Segment Start: Data excerpts
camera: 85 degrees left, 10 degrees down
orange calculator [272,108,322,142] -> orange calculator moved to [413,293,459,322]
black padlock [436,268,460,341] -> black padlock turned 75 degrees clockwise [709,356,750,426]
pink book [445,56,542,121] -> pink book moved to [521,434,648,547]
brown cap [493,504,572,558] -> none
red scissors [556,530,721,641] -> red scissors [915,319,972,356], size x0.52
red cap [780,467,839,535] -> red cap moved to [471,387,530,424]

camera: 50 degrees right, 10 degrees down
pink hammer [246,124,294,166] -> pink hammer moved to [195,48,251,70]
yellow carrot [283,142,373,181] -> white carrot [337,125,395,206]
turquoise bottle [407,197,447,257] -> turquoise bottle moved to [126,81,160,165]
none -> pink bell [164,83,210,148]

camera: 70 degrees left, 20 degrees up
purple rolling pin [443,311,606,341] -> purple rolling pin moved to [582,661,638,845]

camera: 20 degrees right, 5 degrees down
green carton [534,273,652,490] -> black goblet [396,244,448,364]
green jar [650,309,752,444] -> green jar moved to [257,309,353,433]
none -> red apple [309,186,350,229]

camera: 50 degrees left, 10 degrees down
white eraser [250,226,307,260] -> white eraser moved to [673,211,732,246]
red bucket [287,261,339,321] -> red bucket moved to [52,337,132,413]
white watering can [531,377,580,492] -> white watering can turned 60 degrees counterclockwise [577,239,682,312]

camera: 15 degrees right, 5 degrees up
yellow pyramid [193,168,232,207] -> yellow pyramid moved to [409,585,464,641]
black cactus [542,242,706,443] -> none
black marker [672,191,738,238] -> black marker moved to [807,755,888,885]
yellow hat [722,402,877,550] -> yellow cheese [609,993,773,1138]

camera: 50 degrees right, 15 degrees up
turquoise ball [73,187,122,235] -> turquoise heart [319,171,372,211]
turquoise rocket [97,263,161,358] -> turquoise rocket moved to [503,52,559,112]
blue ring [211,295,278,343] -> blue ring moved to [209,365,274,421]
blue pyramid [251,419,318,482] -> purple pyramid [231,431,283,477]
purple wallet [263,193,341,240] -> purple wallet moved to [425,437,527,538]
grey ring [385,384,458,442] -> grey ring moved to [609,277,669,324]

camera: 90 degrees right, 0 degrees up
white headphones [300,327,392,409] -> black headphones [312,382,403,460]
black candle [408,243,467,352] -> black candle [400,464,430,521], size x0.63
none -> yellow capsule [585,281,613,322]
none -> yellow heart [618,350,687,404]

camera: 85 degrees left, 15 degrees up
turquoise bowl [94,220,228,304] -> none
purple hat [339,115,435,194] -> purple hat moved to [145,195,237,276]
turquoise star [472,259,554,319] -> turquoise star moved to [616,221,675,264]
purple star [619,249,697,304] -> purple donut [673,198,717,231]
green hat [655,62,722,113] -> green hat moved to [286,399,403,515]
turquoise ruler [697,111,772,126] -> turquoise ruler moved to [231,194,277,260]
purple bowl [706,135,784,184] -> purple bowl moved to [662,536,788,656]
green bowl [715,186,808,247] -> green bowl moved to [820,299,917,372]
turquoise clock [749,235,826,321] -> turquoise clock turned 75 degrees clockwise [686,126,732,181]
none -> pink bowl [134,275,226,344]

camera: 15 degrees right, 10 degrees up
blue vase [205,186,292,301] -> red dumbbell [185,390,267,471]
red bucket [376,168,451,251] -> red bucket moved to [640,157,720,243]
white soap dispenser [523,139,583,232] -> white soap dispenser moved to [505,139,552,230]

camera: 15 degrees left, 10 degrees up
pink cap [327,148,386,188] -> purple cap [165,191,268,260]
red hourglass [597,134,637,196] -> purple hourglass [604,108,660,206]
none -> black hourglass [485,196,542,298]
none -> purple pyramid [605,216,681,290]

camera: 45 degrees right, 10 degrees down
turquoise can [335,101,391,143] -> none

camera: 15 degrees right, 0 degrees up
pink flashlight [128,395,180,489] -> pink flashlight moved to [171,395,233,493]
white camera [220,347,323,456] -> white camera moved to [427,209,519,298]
Segment End: Data excerpts
• **Written task**
The data are to be transcribed in full, exactly as given.

• **Response below**
camera: 85 degrees left, 10 degrees down
orange calculator [272,108,322,142] -> orange calculator moved to [413,293,459,322]
black padlock [436,268,460,341] -> black padlock turned 75 degrees clockwise [709,356,750,426]
pink book [445,56,542,121] -> pink book moved to [521,434,648,547]
brown cap [493,504,572,558] -> none
red scissors [556,530,721,641] -> red scissors [915,319,972,356], size x0.52
red cap [780,467,839,535] -> red cap moved to [471,387,530,424]

camera: 50 degrees right, 10 degrees down
pink hammer [246,124,294,166] -> pink hammer moved to [195,48,251,70]
yellow carrot [283,142,373,181] -> white carrot [337,125,395,206]
turquoise bottle [407,197,447,257] -> turquoise bottle moved to [126,81,160,165]
none -> pink bell [164,83,210,148]

camera: 70 degrees left, 20 degrees up
purple rolling pin [443,311,606,341] -> purple rolling pin moved to [582,661,638,845]

camera: 20 degrees right, 5 degrees down
green carton [534,273,652,490] -> black goblet [396,244,448,364]
green jar [650,309,752,444] -> green jar moved to [257,309,353,433]
none -> red apple [309,186,350,229]

camera: 50 degrees left, 10 degrees down
white eraser [250,226,307,260] -> white eraser moved to [673,211,732,246]
red bucket [287,261,339,321] -> red bucket moved to [52,337,132,413]
white watering can [531,377,580,492] -> white watering can turned 60 degrees counterclockwise [577,239,682,312]

camera: 15 degrees right, 5 degrees up
yellow pyramid [193,168,232,207] -> yellow pyramid moved to [409,585,464,641]
black cactus [542,242,706,443] -> none
black marker [672,191,738,238] -> black marker moved to [807,755,888,885]
yellow hat [722,402,877,550] -> yellow cheese [609,993,773,1138]

camera: 50 degrees right, 15 degrees up
turquoise ball [73,187,122,235] -> turquoise heart [319,171,372,211]
turquoise rocket [97,263,161,358] -> turquoise rocket moved to [503,52,559,112]
blue ring [211,295,278,343] -> blue ring moved to [209,365,274,421]
blue pyramid [251,419,318,482] -> purple pyramid [231,431,283,477]
purple wallet [263,193,341,240] -> purple wallet moved to [425,437,527,538]
grey ring [385,384,458,442] -> grey ring moved to [609,277,669,324]

camera: 90 degrees right, 0 degrees up
white headphones [300,327,392,409] -> black headphones [312,382,403,460]
black candle [408,243,467,352] -> black candle [400,464,430,521], size x0.63
none -> yellow capsule [585,281,613,322]
none -> yellow heart [618,350,687,404]

camera: 85 degrees left, 15 degrees up
turquoise bowl [94,220,228,304] -> none
purple hat [339,115,435,194] -> purple hat moved to [145,195,237,276]
turquoise star [472,259,554,319] -> turquoise star moved to [616,221,675,264]
purple star [619,249,697,304] -> purple donut [673,198,717,231]
green hat [655,62,722,113] -> green hat moved to [286,399,403,515]
turquoise ruler [697,111,772,126] -> turquoise ruler moved to [231,194,277,260]
purple bowl [706,135,784,184] -> purple bowl moved to [662,536,788,656]
green bowl [715,186,808,247] -> green bowl moved to [820,299,917,372]
turquoise clock [749,235,826,321] -> turquoise clock turned 75 degrees clockwise [686,126,732,181]
none -> pink bowl [134,275,226,344]

camera: 15 degrees right, 10 degrees up
blue vase [205,186,292,301] -> red dumbbell [185,390,267,471]
red bucket [376,168,451,251] -> red bucket moved to [640,157,720,243]
white soap dispenser [523,139,583,232] -> white soap dispenser moved to [505,139,552,230]

camera: 15 degrees left, 10 degrees up
pink cap [327,148,386,188] -> purple cap [165,191,268,260]
red hourglass [597,134,637,196] -> purple hourglass [604,108,660,206]
none -> black hourglass [485,196,542,298]
none -> purple pyramid [605,216,681,290]

camera: 45 degrees right, 10 degrees down
turquoise can [335,101,391,143] -> none

camera: 15 degrees right, 0 degrees up
pink flashlight [128,395,180,489] -> pink flashlight moved to [171,395,233,493]
white camera [220,347,323,456] -> white camera moved to [427,209,519,298]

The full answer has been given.